AVAILABLE DATA:
· · · · ·

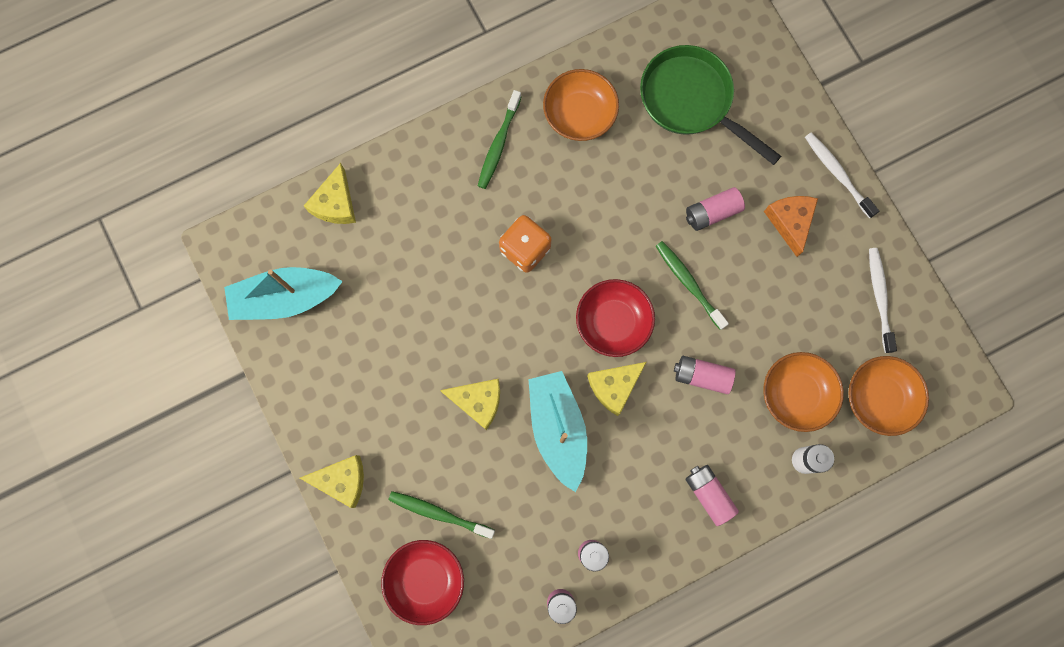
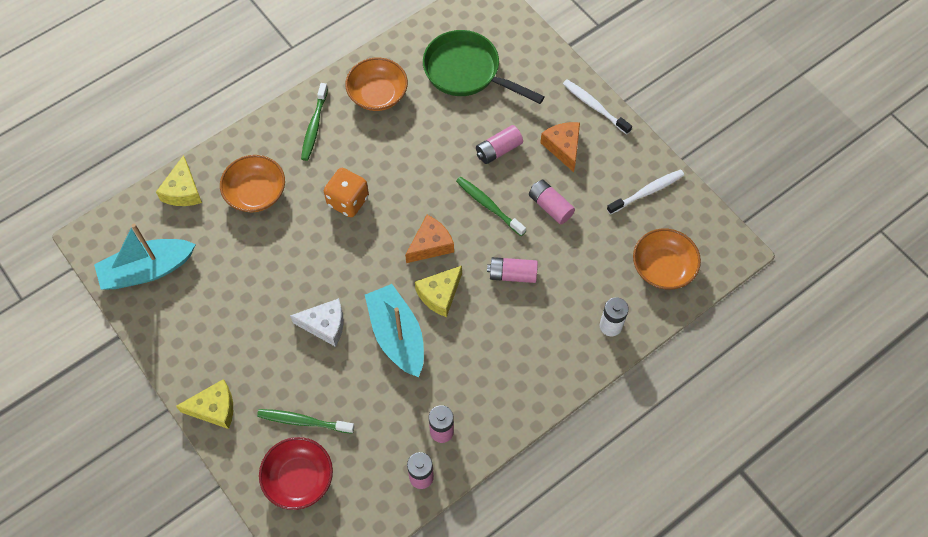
camera: 10 degrees left, 15 degrees down
(478, 401) = (325, 325): yellow cheese -> white cheese
(613, 322) = (430, 245): red bowl -> orange cheese
(709, 494) = (535, 366): pink battery -> pink battery (550, 206)
(796, 394) = (593, 275): orange bowl -> orange bowl (256, 193)
(879, 297) = (647, 192): white toothbrush -> white toothbrush turned 75 degrees clockwise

· · · · ·

PROBLEM DESCRIPTION: Give back all of the data exactly, but not the pictures.

WRITTEN RESPONSE:
camera: 10 degrees left, 15 degrees down
(478, 401) = (325, 325): yellow cheese -> white cheese
(613, 322) = (430, 245): red bowl -> orange cheese
(709, 494) = (535, 366): pink battery -> pink battery (550, 206)
(796, 394) = (593, 275): orange bowl -> orange bowl (256, 193)
(879, 297) = (647, 192): white toothbrush -> white toothbrush turned 75 degrees clockwise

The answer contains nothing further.